- Data block

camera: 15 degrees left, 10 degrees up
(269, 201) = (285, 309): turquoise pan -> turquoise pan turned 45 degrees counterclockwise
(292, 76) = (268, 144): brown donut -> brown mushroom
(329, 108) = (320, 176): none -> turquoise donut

- Exercise details
Output all of the material exactly as written.

- Finished task
camera: 15 degrees left, 10 degrees up
(269, 201) = (285, 309): turquoise pan -> turquoise pan turned 45 degrees counterclockwise
(292, 76) = (268, 144): brown donut -> brown mushroom
(329, 108) = (320, 176): none -> turquoise donut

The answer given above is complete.